What the exercise asks =>
Pictures are to be left out. Return exactly the lines below from the one with "blue spoon: 0 -> 1" up to and including the one with "yellow carrot: 0 -> 2".
********************
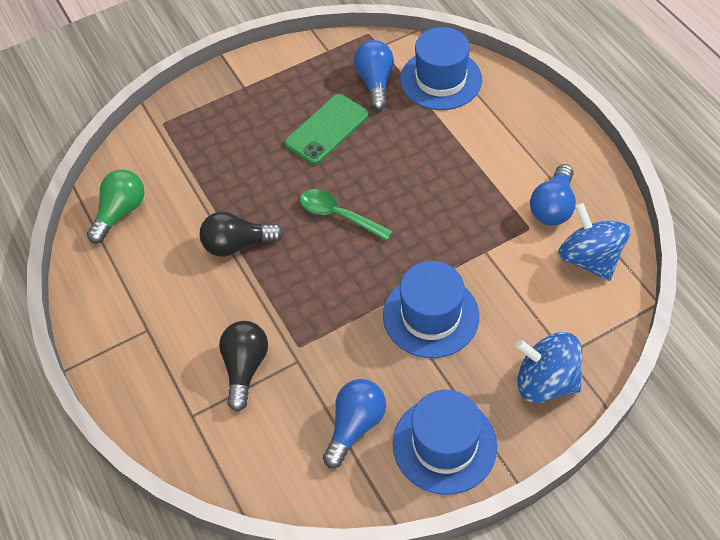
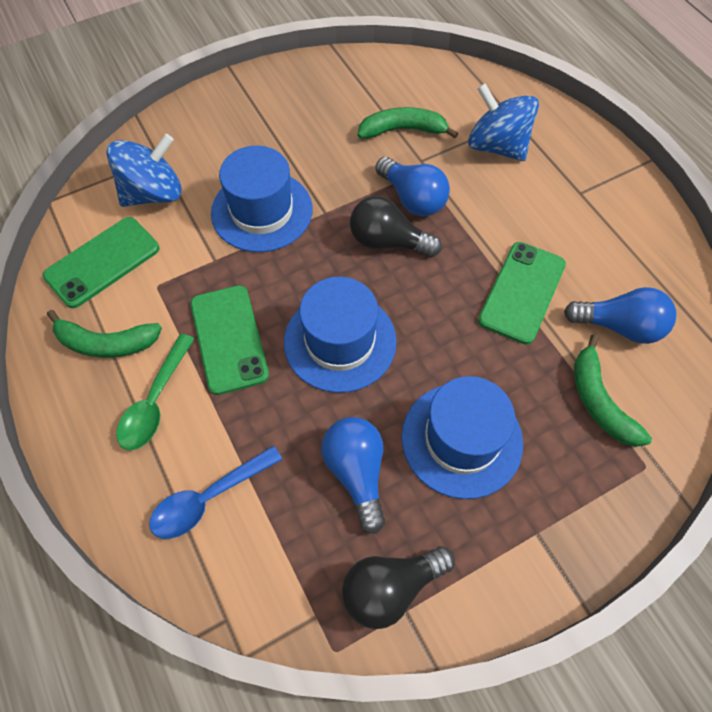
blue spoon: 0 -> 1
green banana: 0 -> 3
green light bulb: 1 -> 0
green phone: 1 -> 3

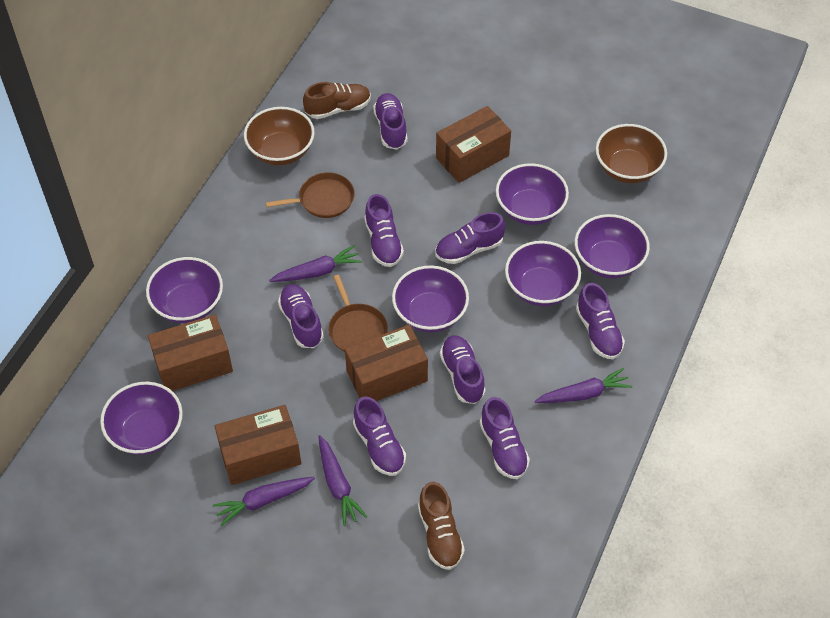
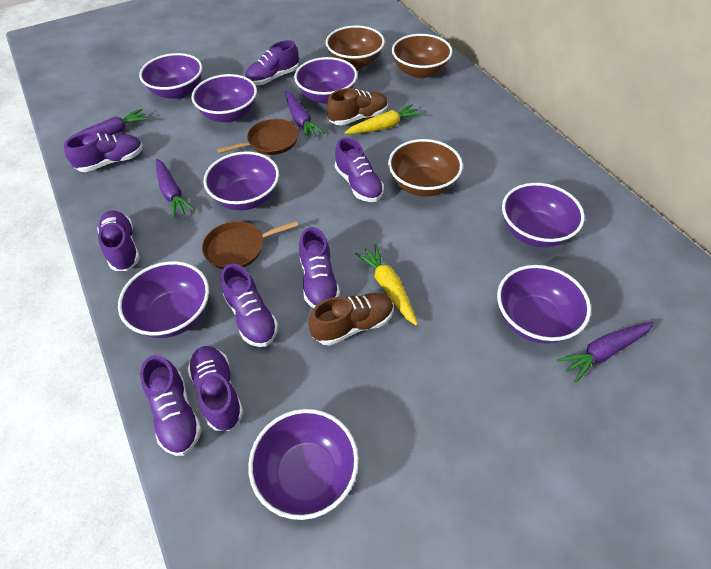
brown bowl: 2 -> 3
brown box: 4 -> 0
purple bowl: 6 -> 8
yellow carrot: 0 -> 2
********************
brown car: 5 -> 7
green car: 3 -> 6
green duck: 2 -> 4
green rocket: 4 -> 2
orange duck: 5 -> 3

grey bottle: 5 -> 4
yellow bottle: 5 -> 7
********************
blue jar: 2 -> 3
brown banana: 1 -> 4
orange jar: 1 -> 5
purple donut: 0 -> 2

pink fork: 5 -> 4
********************
Solution below =>
blue spoon: 0 -> 1
green banana: 0 -> 3
green light bulb: 1 -> 0
green phone: 1 -> 3

brown bowl: 2 -> 3
brown box: 4 -> 0
purple bowl: 6 -> 8
yellow carrot: 0 -> 2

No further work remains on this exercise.